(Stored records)
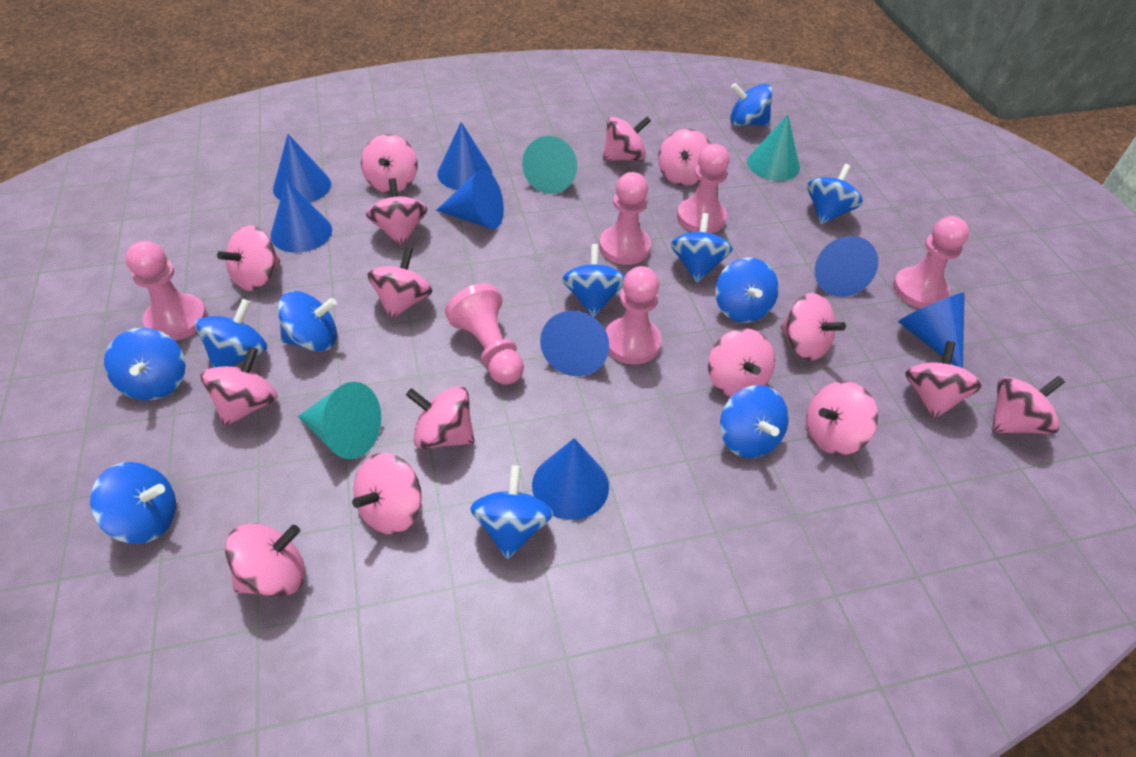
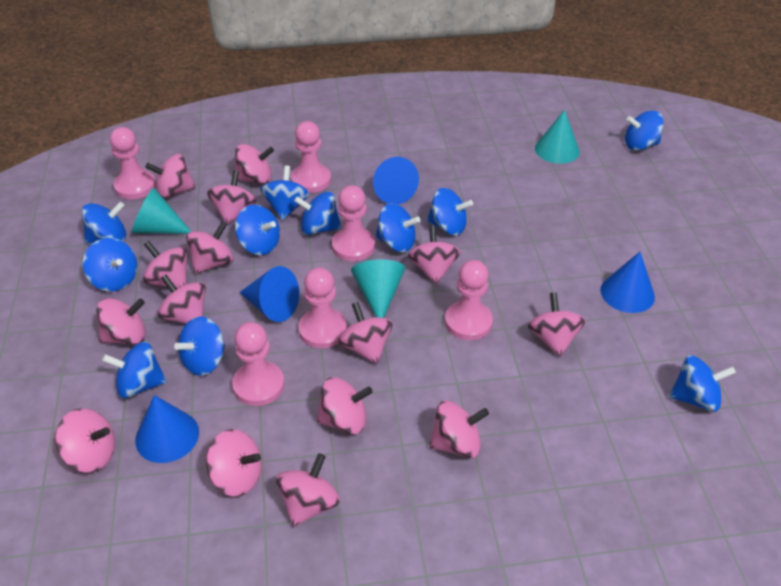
blue cone: 8 -> 4

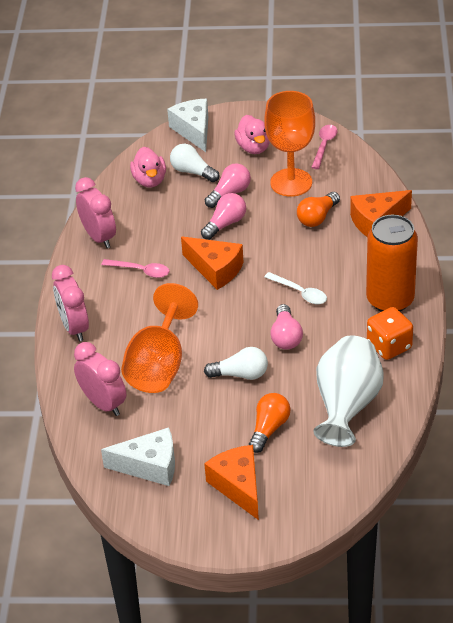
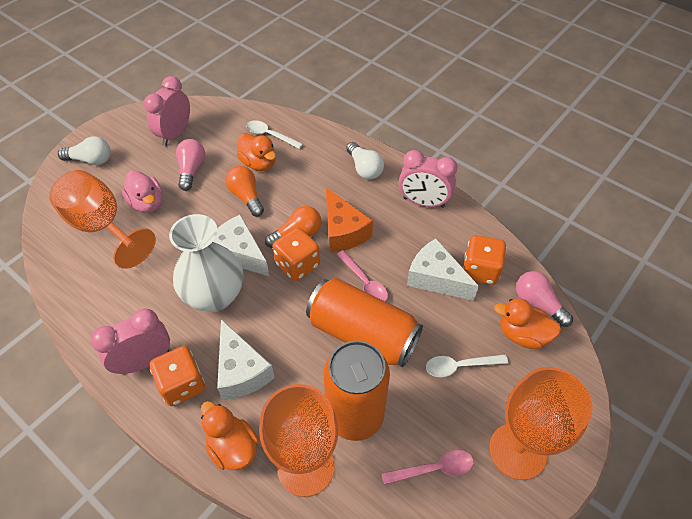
orange can: 1 -> 2
orange cheese: 3 -> 1
orange dice: 1 -> 3
orange duck: 0 -> 3
orange goblet: 2 -> 3
pink duck: 2 -> 1
pink light bulb: 3 -> 2
white cheese: 2 -> 3
white spoon: 1 -> 2

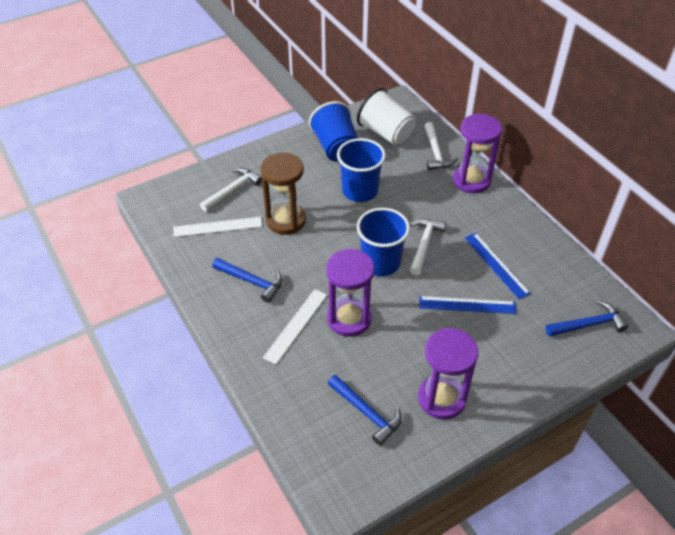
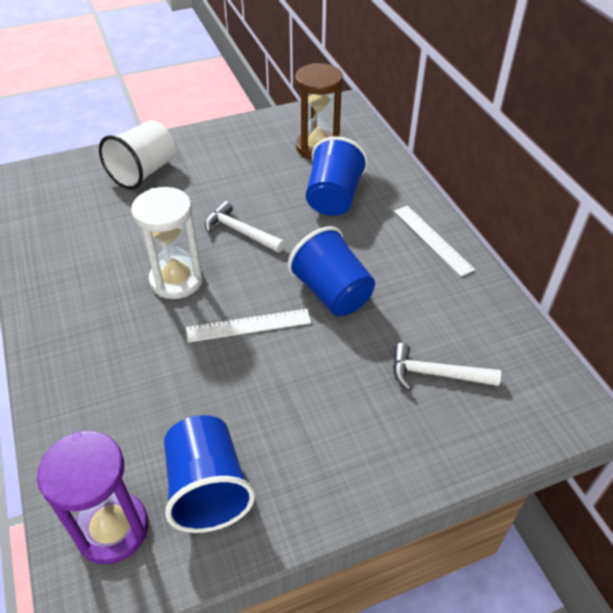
blue hammer: 3 -> 0
blue ruler: 2 -> 0
purple hourglass: 3 -> 1
white hammer: 3 -> 2
white hourglass: 0 -> 1

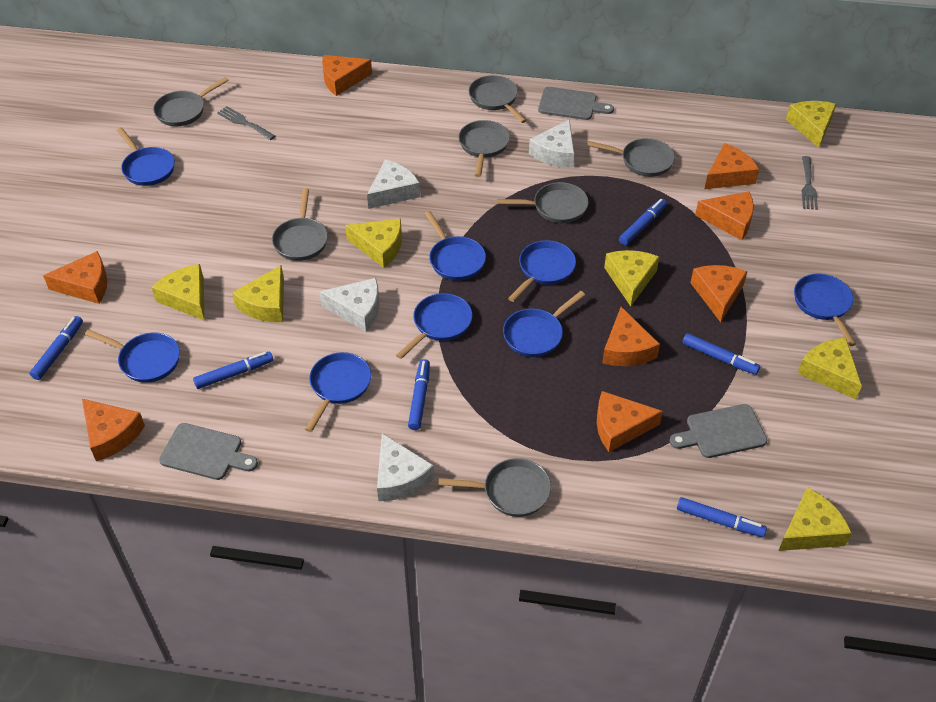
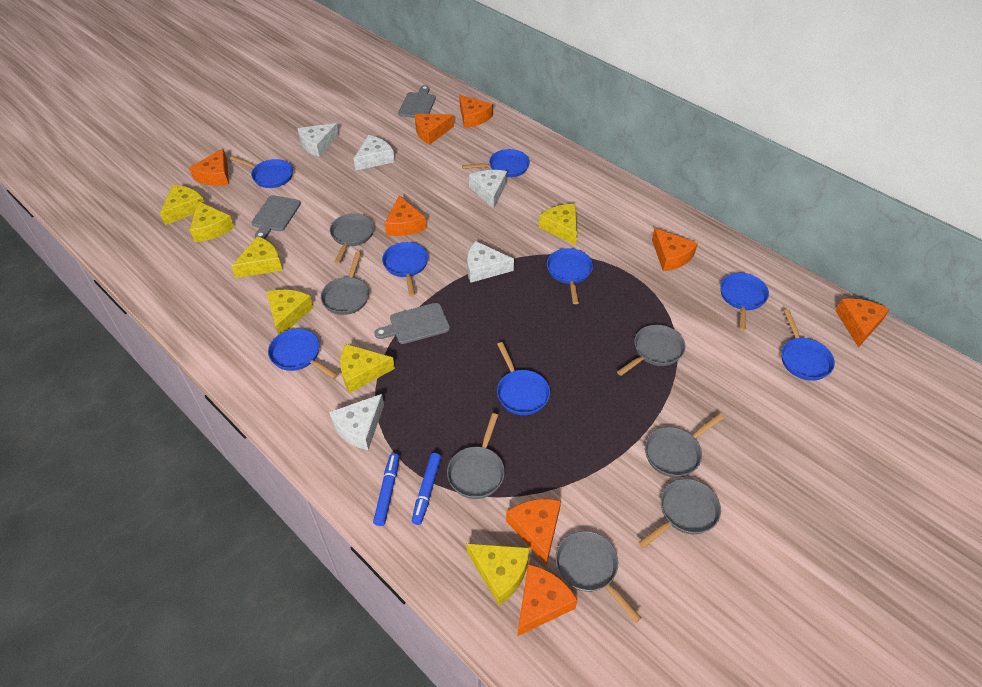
blue marker: 6 -> 2
grey fork: 2 -> 0
white cheese: 4 -> 5

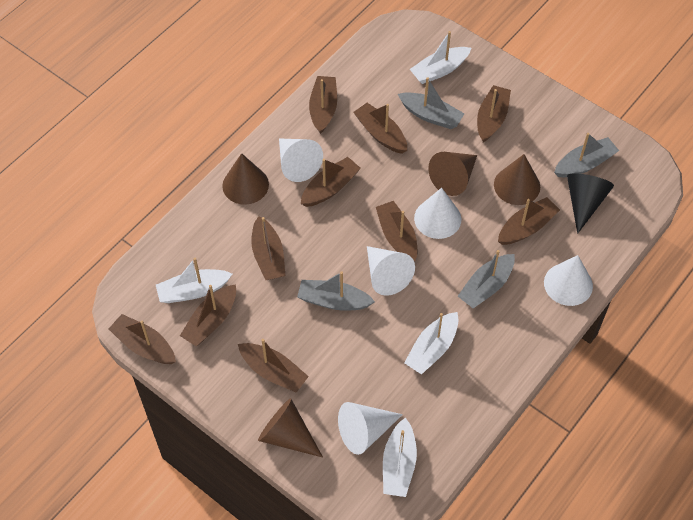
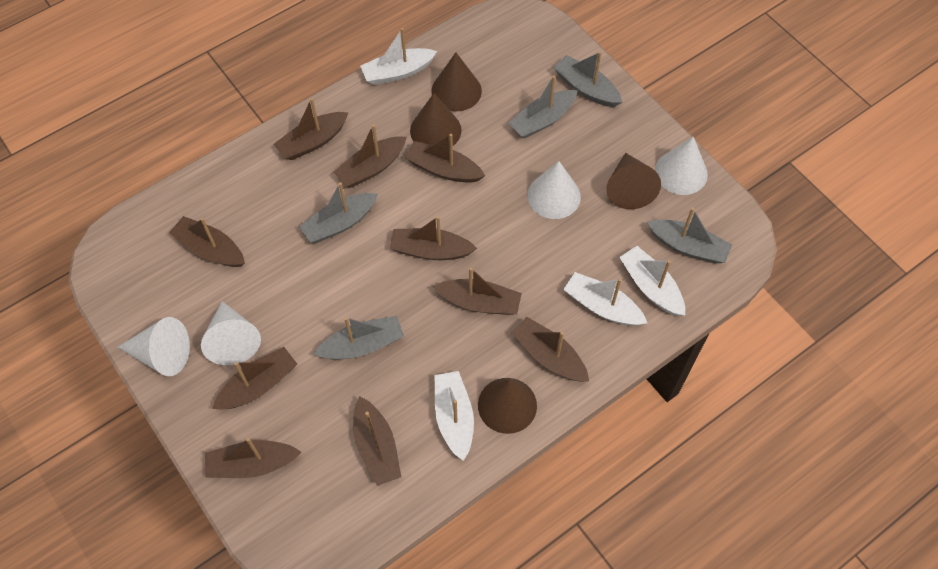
black cone: 1 -> 0
grey boat: 4 -> 5
white cone: 5 -> 4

## JOB ITEM
Filter the entries above and keep only the lines with the word "cheese".

## RESPONSE AREA
orange cheese: 3 -> 1
white cheese: 2 -> 3
white cheese: 4 -> 5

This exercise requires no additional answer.